Esercizio =>
Riscrivi come lista JSON di stringhe, una per ogni riga e senza le righe vuote, il tratto delle voci qui sotto che va dalla riga contenente "0.07% (557, 210)" fino alla riga contenente "Detect which cell", entrambe comprese. Lascia fuori dalla risposta le immagini.

+--

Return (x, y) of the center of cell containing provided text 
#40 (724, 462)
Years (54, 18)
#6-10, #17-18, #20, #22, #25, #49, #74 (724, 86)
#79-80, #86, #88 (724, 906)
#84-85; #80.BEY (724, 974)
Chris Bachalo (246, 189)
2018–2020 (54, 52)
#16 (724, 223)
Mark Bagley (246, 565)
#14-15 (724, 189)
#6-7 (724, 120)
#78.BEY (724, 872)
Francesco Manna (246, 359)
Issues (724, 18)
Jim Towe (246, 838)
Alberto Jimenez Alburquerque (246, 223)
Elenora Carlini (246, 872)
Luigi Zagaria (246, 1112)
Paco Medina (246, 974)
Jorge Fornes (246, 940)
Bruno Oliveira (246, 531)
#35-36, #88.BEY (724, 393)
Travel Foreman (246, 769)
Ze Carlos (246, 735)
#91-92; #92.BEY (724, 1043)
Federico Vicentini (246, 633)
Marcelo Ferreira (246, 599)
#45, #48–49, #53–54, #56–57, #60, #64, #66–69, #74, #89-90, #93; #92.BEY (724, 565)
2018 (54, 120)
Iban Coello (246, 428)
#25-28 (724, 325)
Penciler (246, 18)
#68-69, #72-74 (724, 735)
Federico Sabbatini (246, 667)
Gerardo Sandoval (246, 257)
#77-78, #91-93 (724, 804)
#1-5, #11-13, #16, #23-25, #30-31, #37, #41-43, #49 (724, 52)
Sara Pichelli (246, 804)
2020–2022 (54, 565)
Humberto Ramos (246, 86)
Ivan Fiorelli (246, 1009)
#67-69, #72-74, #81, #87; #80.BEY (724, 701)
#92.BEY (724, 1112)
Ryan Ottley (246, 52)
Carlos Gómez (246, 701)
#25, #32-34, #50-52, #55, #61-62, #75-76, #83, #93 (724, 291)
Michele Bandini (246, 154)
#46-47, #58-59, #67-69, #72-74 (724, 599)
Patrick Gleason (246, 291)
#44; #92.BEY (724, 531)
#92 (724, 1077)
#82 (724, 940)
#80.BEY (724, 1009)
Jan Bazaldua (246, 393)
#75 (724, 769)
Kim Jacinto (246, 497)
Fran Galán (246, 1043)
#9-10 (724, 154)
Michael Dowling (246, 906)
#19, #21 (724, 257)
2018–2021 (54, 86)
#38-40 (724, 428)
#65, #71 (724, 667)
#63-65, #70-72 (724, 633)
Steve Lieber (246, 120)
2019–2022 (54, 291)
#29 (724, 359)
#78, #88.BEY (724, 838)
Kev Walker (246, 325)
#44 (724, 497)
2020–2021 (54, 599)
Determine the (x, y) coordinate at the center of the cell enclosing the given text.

+--

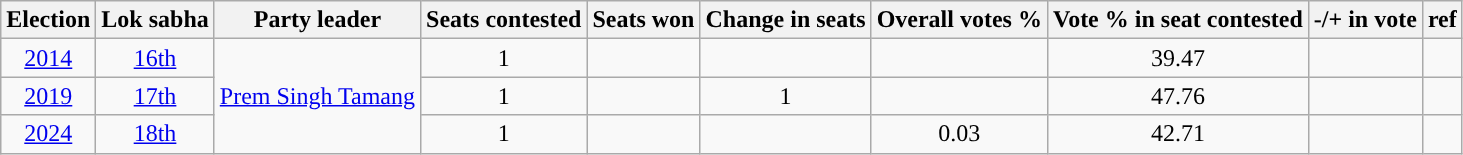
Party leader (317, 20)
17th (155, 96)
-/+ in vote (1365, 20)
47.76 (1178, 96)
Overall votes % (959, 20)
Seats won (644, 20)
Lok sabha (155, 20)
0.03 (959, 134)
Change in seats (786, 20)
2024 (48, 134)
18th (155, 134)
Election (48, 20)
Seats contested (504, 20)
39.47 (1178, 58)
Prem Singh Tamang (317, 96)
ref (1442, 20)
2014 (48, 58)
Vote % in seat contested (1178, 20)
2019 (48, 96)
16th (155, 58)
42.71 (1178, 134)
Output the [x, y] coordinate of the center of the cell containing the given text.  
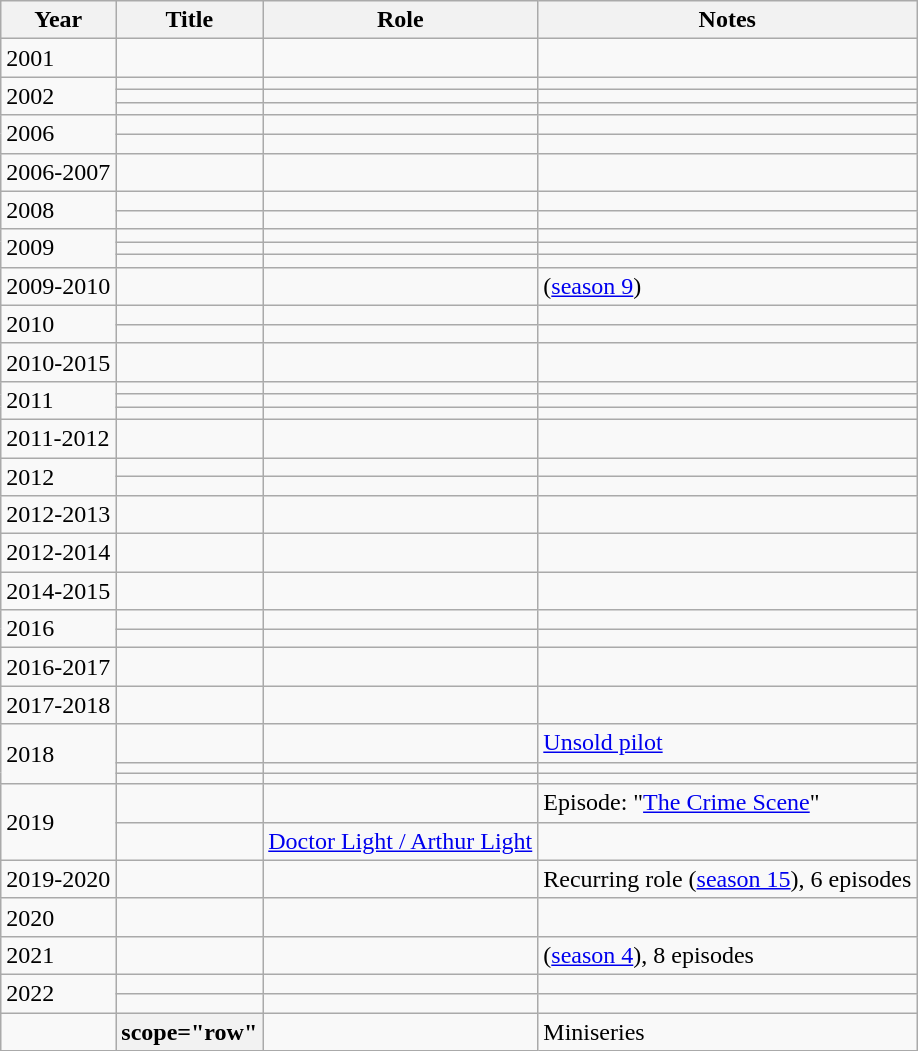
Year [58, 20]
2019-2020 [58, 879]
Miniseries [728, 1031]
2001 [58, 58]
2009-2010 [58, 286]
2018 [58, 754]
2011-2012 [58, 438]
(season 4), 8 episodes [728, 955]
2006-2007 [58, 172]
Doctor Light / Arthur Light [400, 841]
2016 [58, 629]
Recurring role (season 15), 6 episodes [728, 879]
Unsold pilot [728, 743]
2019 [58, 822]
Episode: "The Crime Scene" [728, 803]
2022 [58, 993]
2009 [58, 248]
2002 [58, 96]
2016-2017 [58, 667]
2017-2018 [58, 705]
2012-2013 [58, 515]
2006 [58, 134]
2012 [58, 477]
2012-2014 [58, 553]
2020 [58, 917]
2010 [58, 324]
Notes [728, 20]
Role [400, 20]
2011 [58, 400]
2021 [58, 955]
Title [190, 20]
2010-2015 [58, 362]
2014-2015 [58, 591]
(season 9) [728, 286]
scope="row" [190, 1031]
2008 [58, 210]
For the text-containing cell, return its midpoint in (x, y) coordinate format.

+--

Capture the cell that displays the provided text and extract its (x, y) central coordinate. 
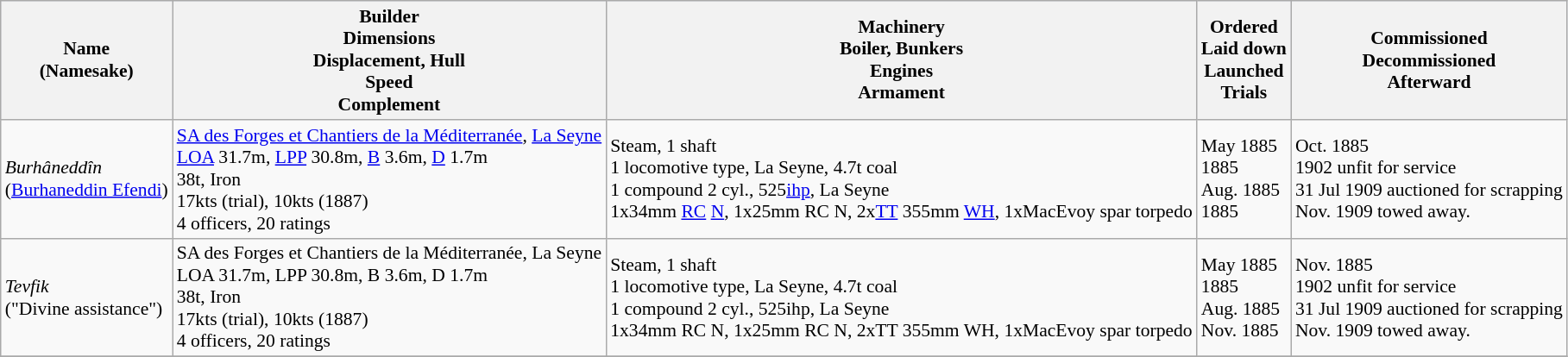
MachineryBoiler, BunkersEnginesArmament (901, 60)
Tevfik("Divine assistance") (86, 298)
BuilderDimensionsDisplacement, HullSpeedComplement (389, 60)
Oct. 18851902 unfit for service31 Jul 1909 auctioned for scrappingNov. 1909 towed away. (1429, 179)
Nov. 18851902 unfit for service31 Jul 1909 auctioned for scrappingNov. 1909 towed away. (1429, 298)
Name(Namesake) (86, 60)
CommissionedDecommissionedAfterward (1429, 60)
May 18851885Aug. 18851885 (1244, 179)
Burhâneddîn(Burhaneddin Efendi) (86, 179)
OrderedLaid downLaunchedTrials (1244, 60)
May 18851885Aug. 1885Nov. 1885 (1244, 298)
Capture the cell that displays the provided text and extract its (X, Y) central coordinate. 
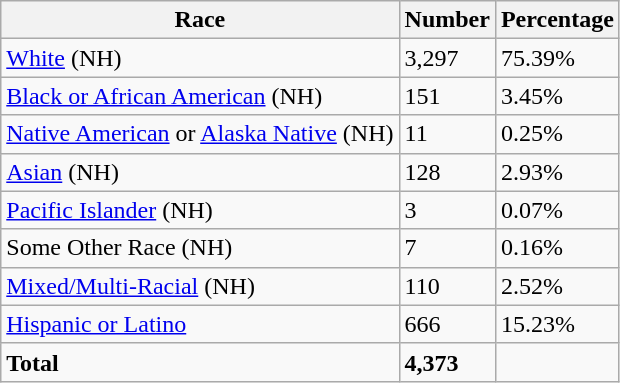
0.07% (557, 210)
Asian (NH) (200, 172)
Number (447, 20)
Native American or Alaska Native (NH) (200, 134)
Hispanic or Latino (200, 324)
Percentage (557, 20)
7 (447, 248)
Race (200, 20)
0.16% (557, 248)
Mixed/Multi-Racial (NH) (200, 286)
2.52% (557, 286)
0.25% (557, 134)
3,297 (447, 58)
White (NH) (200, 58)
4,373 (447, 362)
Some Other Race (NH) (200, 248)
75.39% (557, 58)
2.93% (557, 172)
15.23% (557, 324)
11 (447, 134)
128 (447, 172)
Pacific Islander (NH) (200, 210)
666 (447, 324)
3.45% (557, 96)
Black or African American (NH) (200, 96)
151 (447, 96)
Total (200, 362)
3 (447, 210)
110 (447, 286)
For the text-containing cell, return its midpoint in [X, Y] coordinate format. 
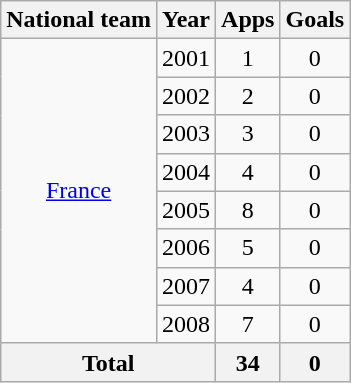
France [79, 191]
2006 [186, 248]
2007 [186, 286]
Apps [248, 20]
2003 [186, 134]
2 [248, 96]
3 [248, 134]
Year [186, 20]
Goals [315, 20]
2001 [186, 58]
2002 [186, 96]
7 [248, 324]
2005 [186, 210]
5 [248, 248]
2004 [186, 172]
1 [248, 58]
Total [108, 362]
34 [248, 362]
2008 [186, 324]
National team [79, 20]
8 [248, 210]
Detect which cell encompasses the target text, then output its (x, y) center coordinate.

+--

Esercizio svolto =>
[
  "0.07% (557, 210)",
  "Asian (NH) (200, 172)",
  "Number (447, 20)",
  "Native American or Alaska Native (NH) (200, 134)",
  "Hispanic or Latino (200, 324)",
  "Percentage (557, 20)",
  "7 (447, 248)",
  "Race (200, 20)",
  "0.16% (557, 248)",
  "Mixed/Multi-Racial (NH) (200, 286)",
  "2.52% (557, 286)",
  "0.25% (557, 134)",
  "3,297 (447, 58)",
  "White (NH) (200, 58)",
  "4,373 (447, 362)",
  "Some Other Race (NH) (200, 248)",
  "75.39% (557, 58)",
  "2.93% (557, 172)",
  "15.23% (557, 324)",
  "11 (447, 134)",
  "128 (447, 172)",
  "Pacific Islander (NH) (200, 210)",
  "666 (447, 324)",
  "3.45% (557, 96)",
  "Black or African American (NH) (200, 96)",
  "151 (447, 96)",
  "Total (200, 362)",
  "3 (447, 210)",
  "110 (447, 286)",
  "For the text-containing cell, return its midpoint in [X, Y] coordinate format. ",
  "France [79, 191]",
  "2006 [186, 248]",
  "2007 [186, 286]",
  "Apps [248, 20]",
  "2003 [186, 134]",
  "2 [248, 96]",
  "3 [248, 134]",
  "Year [186, 20]",
  "Goals [315, 20]",
  "2001 [186, 58]",
  "2002 [186, 96]",
  "7 [248, 324]",
  "2005 [186, 210]",
  "5 [248, 248]",
  "2004 [186, 172]",
  "1 [248, 58]",
  "Total [108, 362]",
  "34 [248, 362]",
  "2008 [186, 324]",
  "National team [79, 20]",
  "8 [248, 210]",
  "Detect which cell encompasses the target text, then output its (x, y) center coordinate."
]